### [EXERCISE BRIEF]
Every line of the material below should be output exactly as written, with the images skipped.

### [RECORD SET]
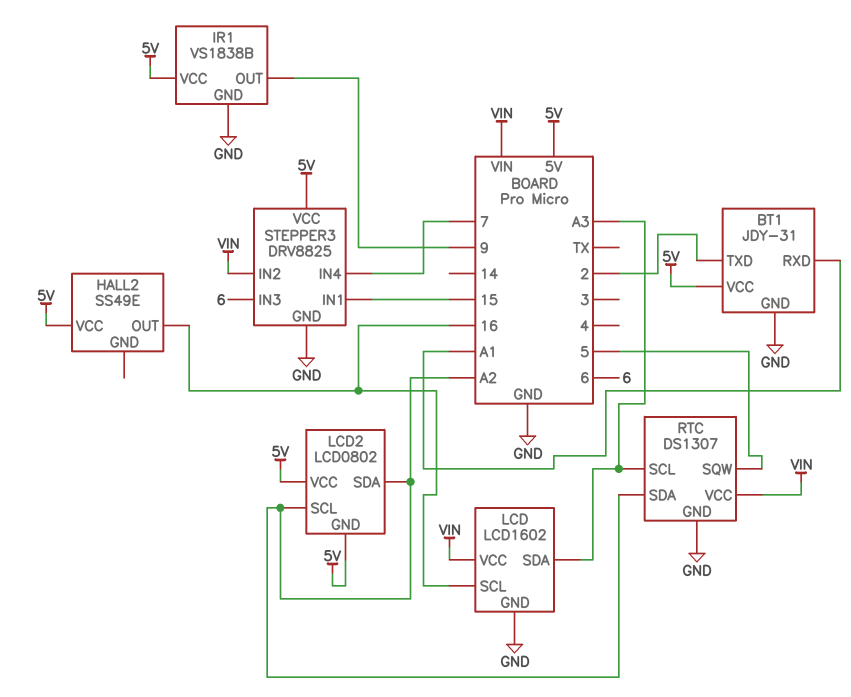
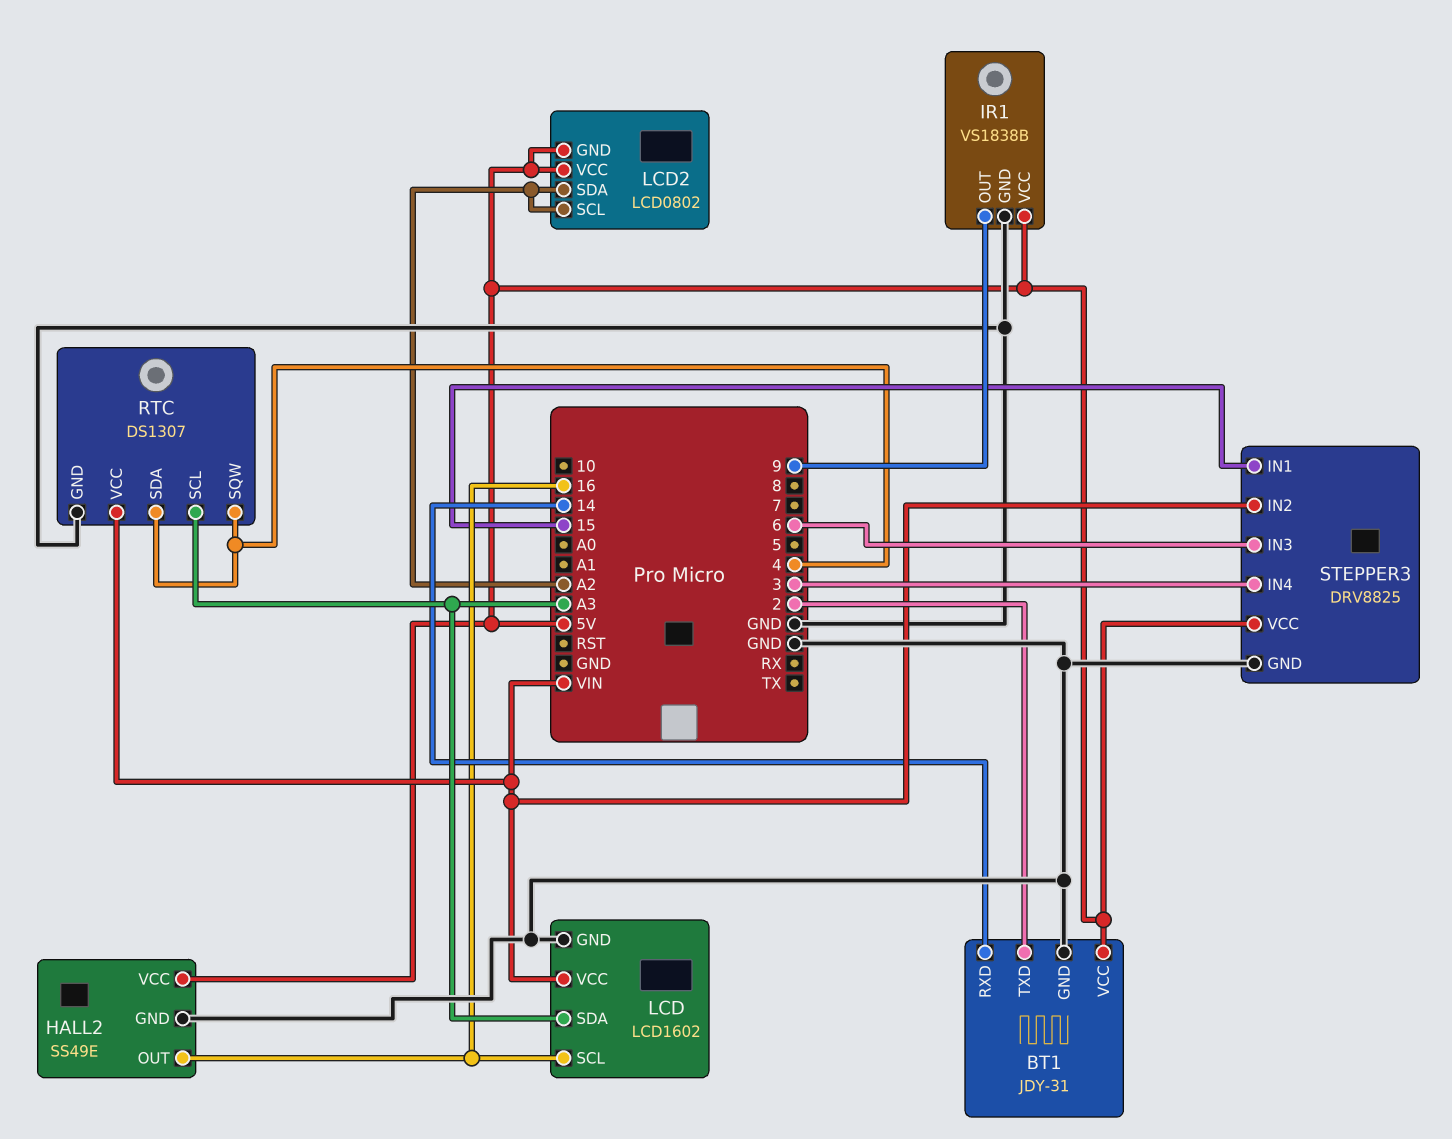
BT1 pin RXD: A1 -> 14
HALL2 pin GND: none -> GND
RTC pin SDA: A2 -> 4
RTC pin SQW: 5 -> 4
STEPPER3 pin IN4: 7 -> 3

### [EXERCISE RESULT]
BT1 pin RXD: A1 -> 14
HALL2 pin GND: none -> GND
RTC pin SDA: A2 -> 4
RTC pin SQW: 5 -> 4
STEPPER3 pin IN4: 7 -> 3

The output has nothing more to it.